Exercise brief
In your copy, reproduce each entry exactly and include no picture.

Task inputs

* * * *

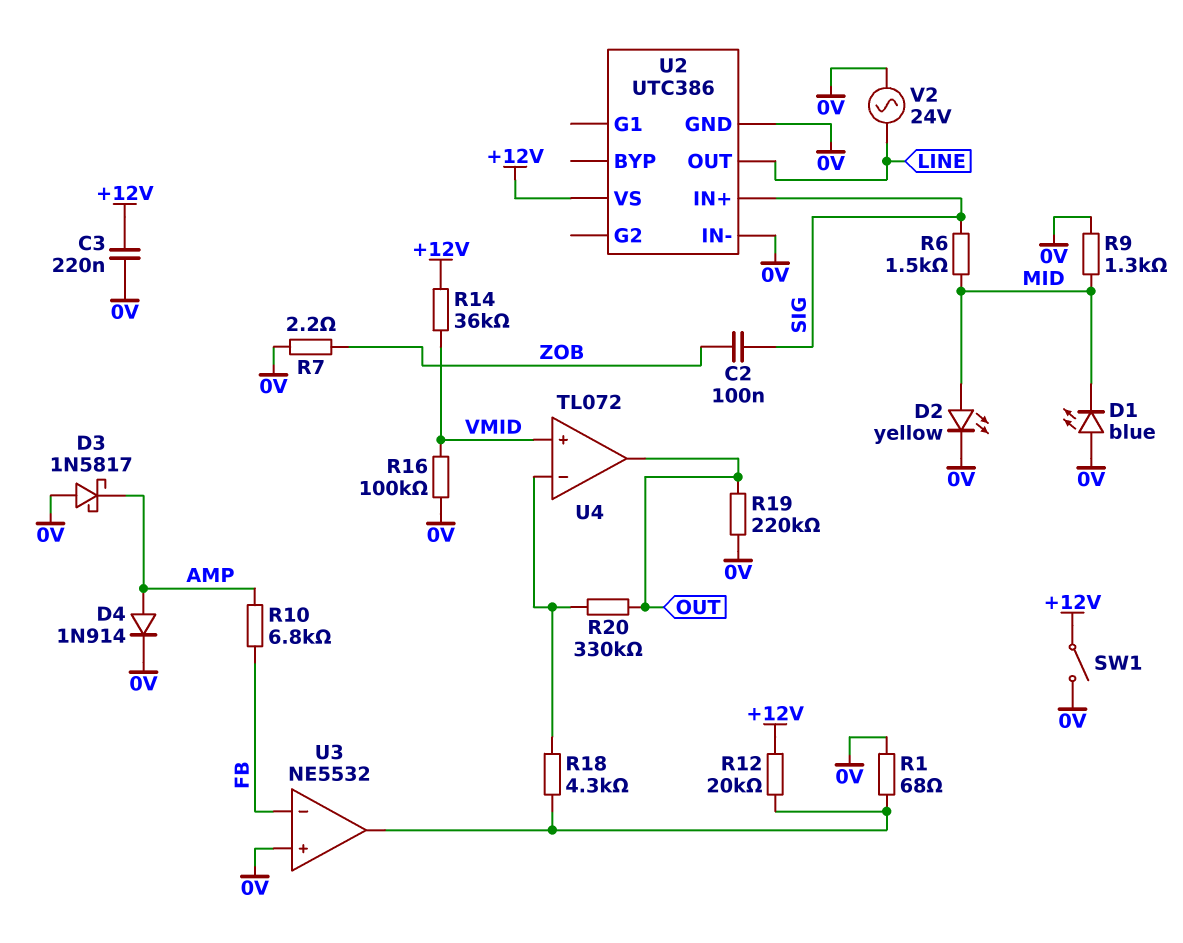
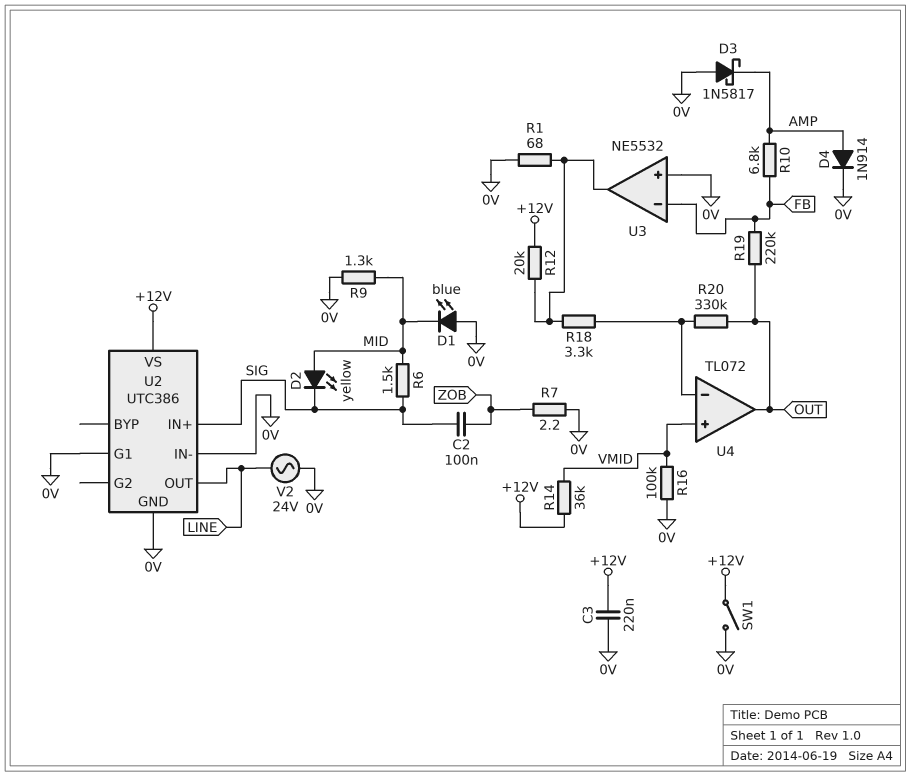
D2: LED yellow (A MID, K 0V) -> LED yellow (A MID, K SIG)
R18: 4.3k (U3/out, U4/in-) -> 3.3k (U3/out, U4/in-)
R19: 220k (0V, OUT) -> 220k (FB, OUT)
U2 pin G1: none -> 0V

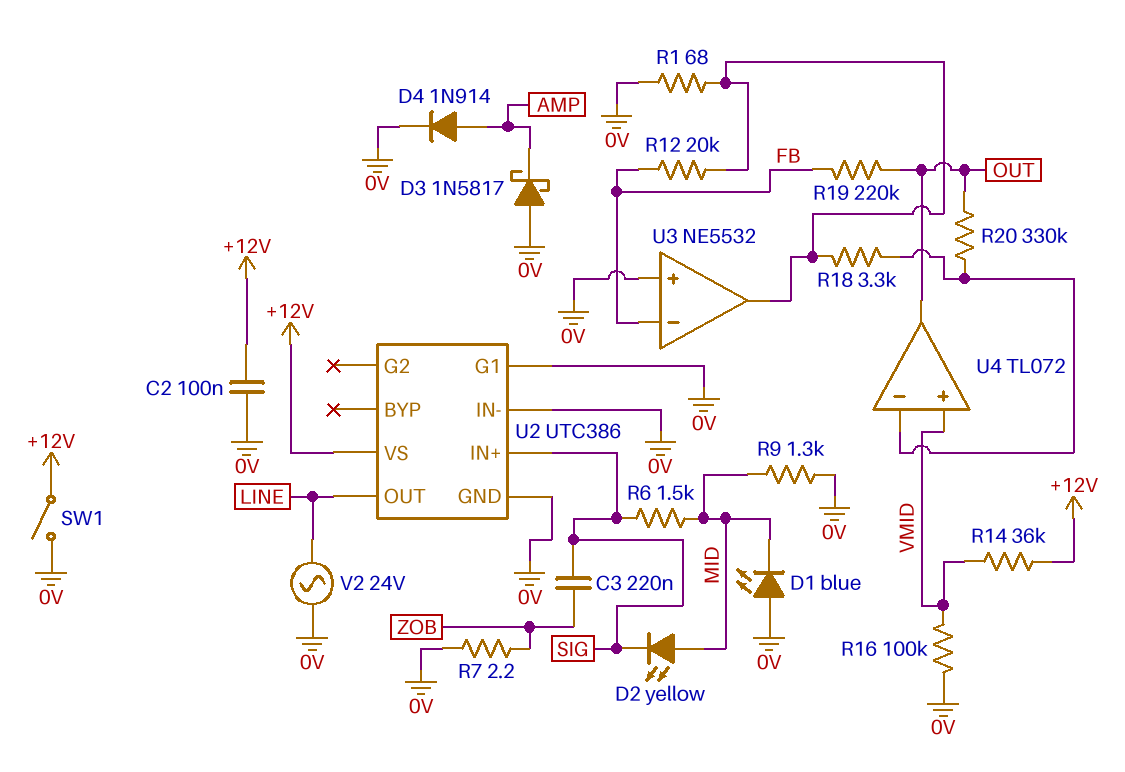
C2: 100nF (SIG, ZOB) -> 100nF (+12V, 0V)
C3: 220nF (+12V, 0V) -> 220nF (SIG, ZOB)
R10: 6.8k (AMP, FB) -> none
R12: 20k (+12V, U3/out) -> 20k (FB, U3/out)

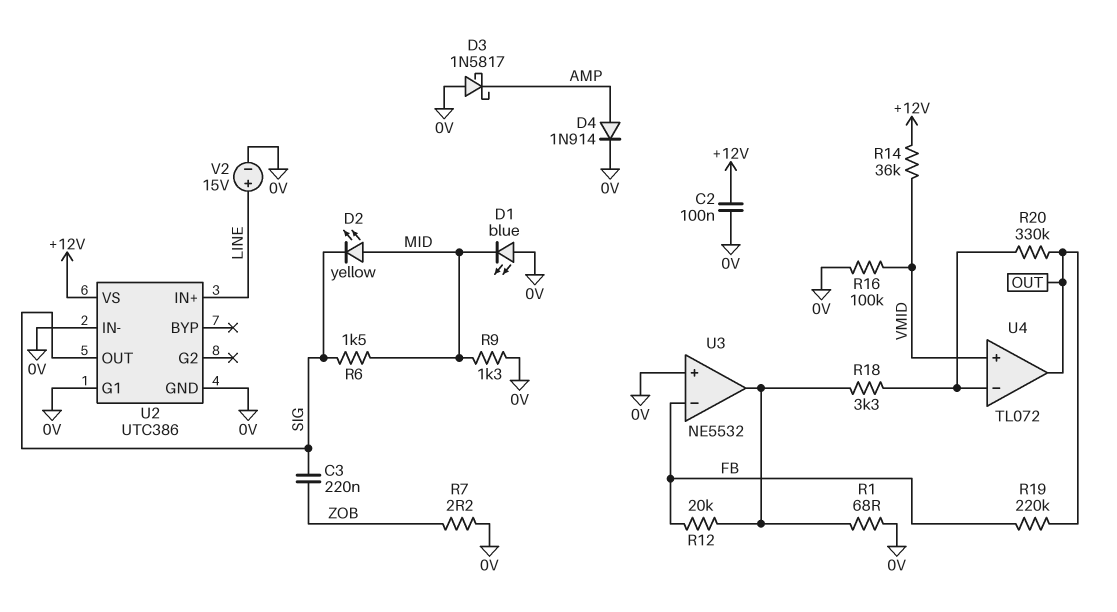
SW1: switch (+12V, 0V) -> none
U2 pin IN+: SIG -> LINE
U2 pin OUT: LINE -> SIG
V2: AC 24V (0V, LINE) -> 15V (plus LINE, minus 0V)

* * * *

Task response
D2: LED yellow (A MID, K 0V) -> LED yellow (A MID, K SIG)
R18: 4.3k (U3/out, U4/in-) -> 3.3k (U3/out, U4/in-)
R19: 220k (0V, OUT) -> 220k (FB, OUT)
U2 pin G1: none -> 0V

C2: 100nF (SIG, ZOB) -> 100nF (+12V, 0V)
C3: 220nF (+12V, 0V) -> 220nF (SIG, ZOB)
R10: 6.8k (AMP, FB) -> none
R12: 20k (+12V, U3/out) -> 20k (FB, U3/out)

SW1: switch (+12V, 0V) -> none
U2 pin IN+: SIG -> LINE
U2 pin OUT: LINE -> SIG
V2: AC 24V (0V, LINE) -> 15V (plus LINE, minus 0V)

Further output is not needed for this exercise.